* **The task**:
Return every line in the rows below that contains the string "kern".

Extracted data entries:
━━━

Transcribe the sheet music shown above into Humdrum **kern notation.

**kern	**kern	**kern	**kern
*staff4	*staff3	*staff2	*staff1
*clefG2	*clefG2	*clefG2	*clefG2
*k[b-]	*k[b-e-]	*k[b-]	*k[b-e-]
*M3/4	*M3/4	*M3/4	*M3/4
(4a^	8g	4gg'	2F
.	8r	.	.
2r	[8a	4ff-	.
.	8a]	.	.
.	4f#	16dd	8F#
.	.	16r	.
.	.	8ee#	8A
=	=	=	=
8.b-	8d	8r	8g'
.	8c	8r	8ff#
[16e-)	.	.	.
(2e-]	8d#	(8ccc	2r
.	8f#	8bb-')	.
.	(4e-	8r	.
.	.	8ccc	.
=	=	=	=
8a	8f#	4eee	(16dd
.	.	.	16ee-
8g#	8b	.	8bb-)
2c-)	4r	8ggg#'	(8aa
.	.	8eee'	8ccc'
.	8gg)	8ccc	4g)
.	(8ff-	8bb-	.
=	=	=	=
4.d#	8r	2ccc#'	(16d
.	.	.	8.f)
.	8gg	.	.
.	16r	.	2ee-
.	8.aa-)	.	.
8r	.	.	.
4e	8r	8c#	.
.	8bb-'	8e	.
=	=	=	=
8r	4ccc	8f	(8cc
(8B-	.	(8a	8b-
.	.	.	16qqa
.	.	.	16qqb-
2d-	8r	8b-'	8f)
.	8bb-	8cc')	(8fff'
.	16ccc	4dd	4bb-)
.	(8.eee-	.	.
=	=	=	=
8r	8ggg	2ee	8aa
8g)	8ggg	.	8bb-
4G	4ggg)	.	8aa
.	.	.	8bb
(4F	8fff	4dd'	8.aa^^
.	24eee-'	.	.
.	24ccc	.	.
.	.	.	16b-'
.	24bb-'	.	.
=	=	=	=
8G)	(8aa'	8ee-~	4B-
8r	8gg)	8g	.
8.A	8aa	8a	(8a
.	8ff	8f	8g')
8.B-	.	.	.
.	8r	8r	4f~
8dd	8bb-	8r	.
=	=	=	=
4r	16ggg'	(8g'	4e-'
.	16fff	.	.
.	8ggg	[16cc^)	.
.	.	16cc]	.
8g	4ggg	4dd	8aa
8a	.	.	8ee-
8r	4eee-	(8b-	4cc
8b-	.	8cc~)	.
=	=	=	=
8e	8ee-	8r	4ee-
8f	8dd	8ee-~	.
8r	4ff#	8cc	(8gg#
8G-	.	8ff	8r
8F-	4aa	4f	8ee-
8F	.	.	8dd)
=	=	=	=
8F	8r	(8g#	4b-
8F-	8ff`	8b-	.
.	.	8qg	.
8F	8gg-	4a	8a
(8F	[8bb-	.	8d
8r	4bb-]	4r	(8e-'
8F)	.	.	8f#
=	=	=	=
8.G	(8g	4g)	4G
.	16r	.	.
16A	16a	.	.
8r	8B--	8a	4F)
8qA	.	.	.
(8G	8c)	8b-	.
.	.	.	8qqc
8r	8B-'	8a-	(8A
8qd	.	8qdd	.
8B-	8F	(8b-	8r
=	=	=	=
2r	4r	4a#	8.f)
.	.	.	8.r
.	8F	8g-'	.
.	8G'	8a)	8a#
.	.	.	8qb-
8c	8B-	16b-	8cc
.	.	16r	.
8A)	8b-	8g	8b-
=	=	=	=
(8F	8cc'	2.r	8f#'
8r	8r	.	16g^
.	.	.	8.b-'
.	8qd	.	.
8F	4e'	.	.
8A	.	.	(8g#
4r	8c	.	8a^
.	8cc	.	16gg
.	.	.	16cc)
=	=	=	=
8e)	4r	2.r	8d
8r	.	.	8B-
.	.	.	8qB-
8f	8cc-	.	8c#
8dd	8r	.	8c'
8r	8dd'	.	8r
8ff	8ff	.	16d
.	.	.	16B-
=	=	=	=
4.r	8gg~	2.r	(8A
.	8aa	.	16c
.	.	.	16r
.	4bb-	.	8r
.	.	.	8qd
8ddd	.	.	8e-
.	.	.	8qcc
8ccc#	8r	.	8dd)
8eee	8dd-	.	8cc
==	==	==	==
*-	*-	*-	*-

━━━

* **Complete output**:
Transcribe the sheet music shown above into Humdrum **kern notation.
**kern	**kern	**kern	**kern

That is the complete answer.